Recorded data:
◇ ◇ ◇ ◇
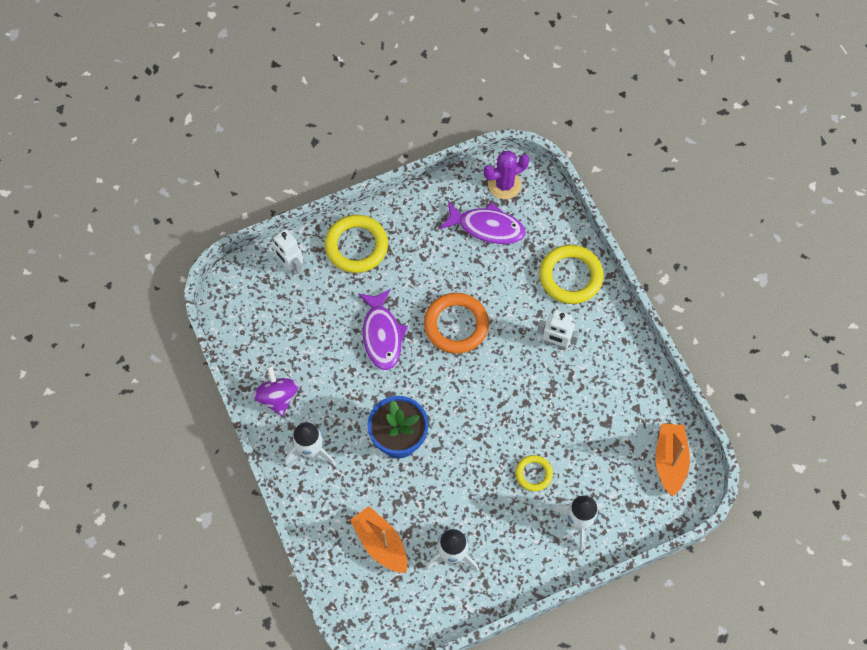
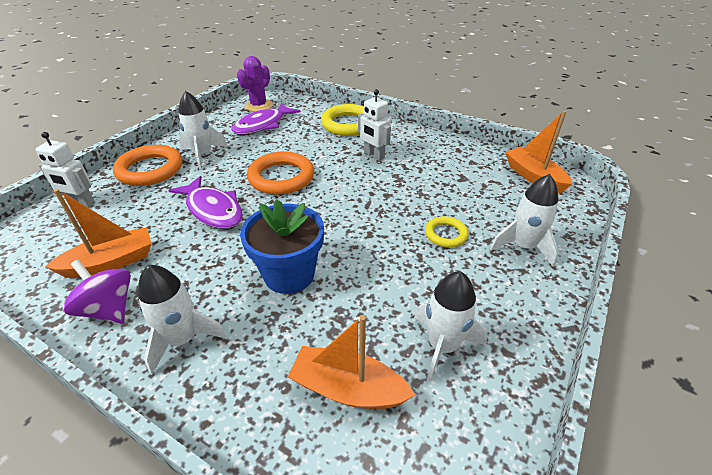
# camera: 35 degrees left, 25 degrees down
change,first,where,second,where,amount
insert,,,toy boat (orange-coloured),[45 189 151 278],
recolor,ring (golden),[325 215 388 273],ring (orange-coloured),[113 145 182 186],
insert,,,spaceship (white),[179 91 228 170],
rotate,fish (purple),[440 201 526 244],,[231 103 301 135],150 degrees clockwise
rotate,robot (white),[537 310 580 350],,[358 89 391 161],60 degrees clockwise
◇ ◇ ◇ ◇
* **TASK STATEMENT**:
Restate the records above exactly, less any pictures.

* **SOLUTION TO THE EXERCISE**:
# camera: 35 degrees left, 25 degrees down
change,first,where,second,where,amount
insert,,,toy boat (orange-coloured),[45 189 151 278],
recolor,ring (golden),[325 215 388 273],ring (orange-coloured),[113 145 182 186],
insert,,,spaceship (white),[179 91 228 170],
rotate,fish (purple),[440 201 526 244],,[231 103 301 135],150 degrees clockwise
rotate,robot (white),[537 310 580 350],,[358 89 391 161],60 degrees clockwise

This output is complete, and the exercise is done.